## Dataset items
- Opening Delimiter -
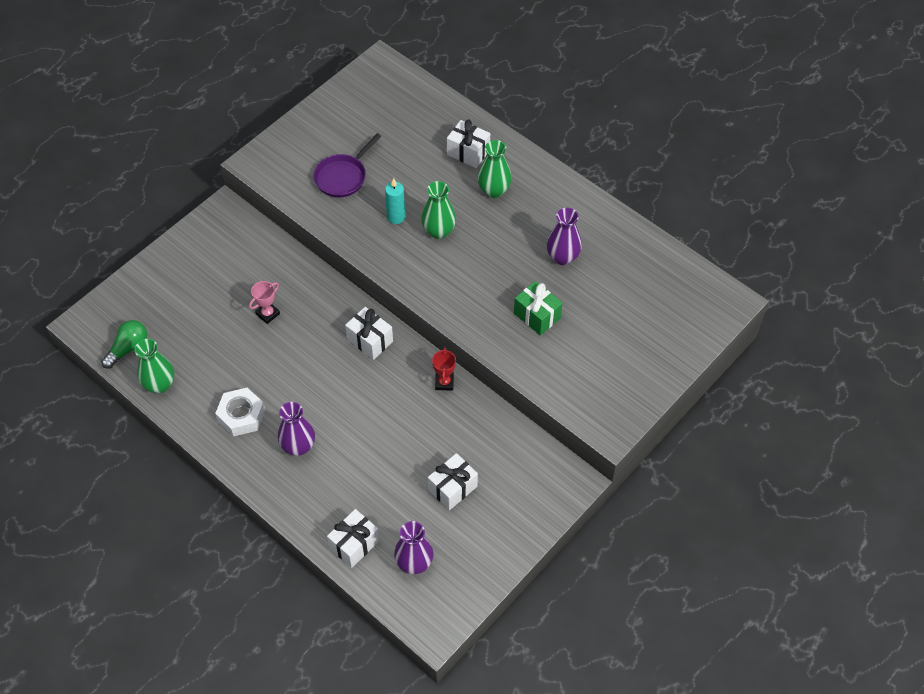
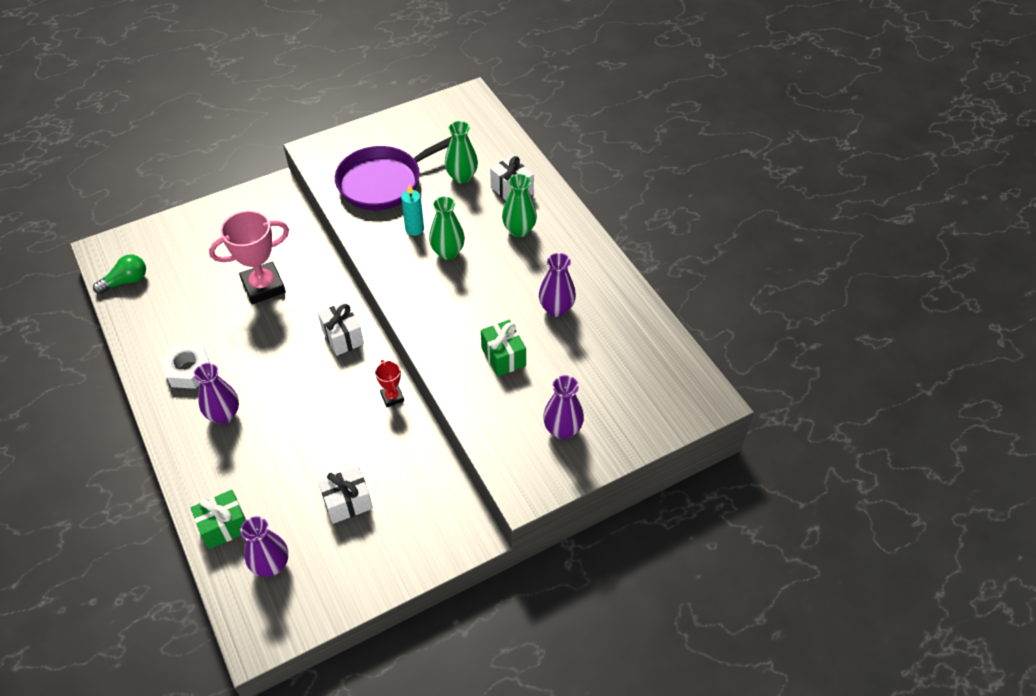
camera: 20 degrees right, 5 degrees down
(159, 385) = (134, 321): green vase -> green vase (462, 177)
(268, 314) = (263, 286): pink trophy -> pink trophy, size x2.04
(343, 177) = (385, 182): purple pan -> purple pan, size x1.63
(354, 544) = (224, 527): white gift -> green gift
(444, 382) = (392, 397): red trophy -> red trophy turned 45 degrees counterclockwise
(618, 366) = (562, 430): none -> purple vase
- Closing Delimiter -
## What is expected
Keep the pictures out while you retype all of the data above exactly as it appears.

## Exercise result
camera: 20 degrees right, 5 degrees down
(159, 385) = (134, 321): green vase -> green vase (462, 177)
(268, 314) = (263, 286): pink trophy -> pink trophy, size x2.04
(343, 177) = (385, 182): purple pan -> purple pan, size x1.63
(354, 544) = (224, 527): white gift -> green gift
(444, 382) = (392, 397): red trophy -> red trophy turned 45 degrees counterclockwise
(618, 366) = (562, 430): none -> purple vase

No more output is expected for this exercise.